> _How to complete this task_
What lines in the records below contain the string "black"? Copy every one.

> _Records provided_
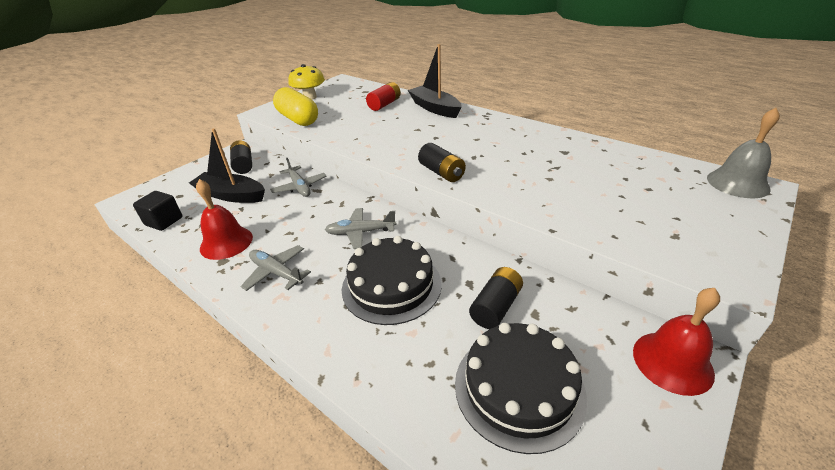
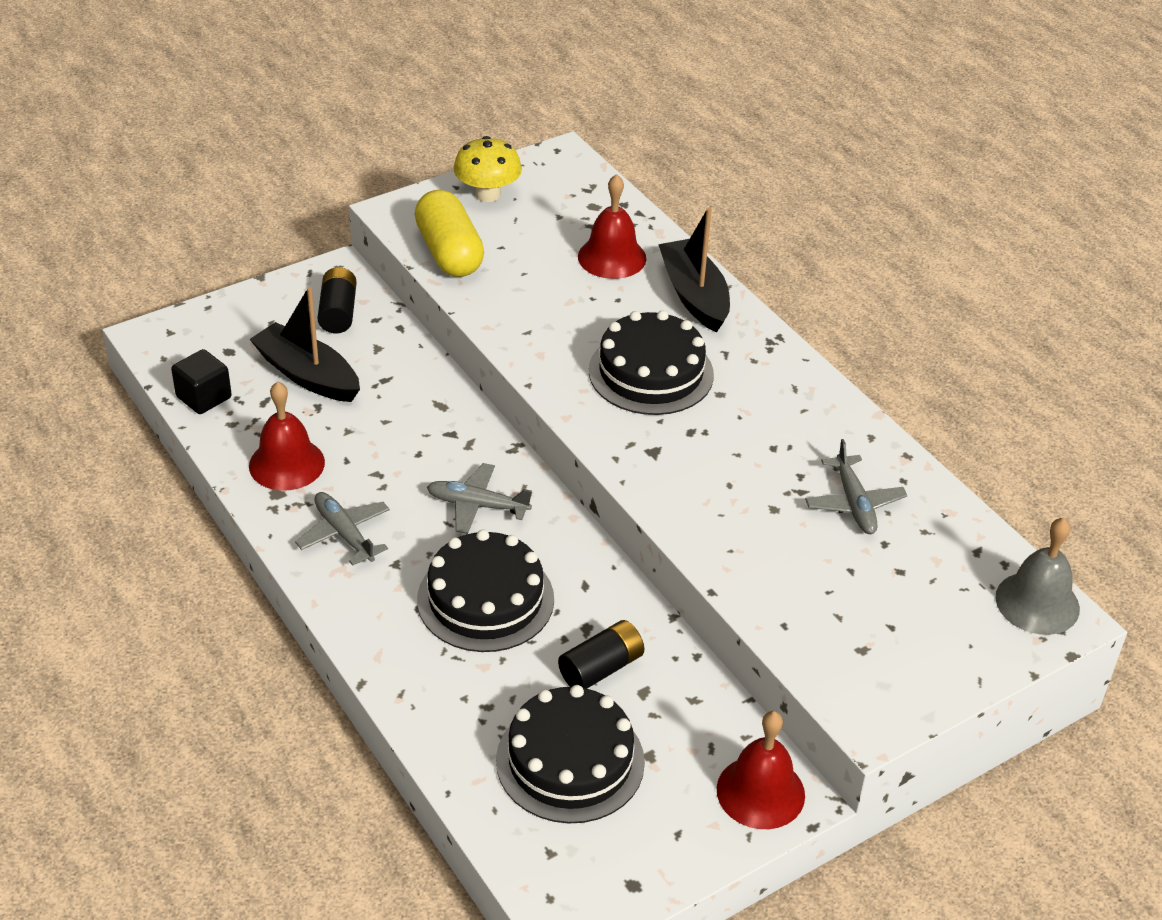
camera: 15 degrees right, 5 degrees up
(299, 187) = (415, 390): grey plane -> grey plane (854, 503)
(384, 104) = (612, 257): red battery -> red bell
(433, 139) = (651, 372): none -> black cake
(441, 172) = (623, 448): black battery -> none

> _Result for this task_
(433, 139) = (651, 372): none -> black cake
(441, 172) = (623, 448): black battery -> none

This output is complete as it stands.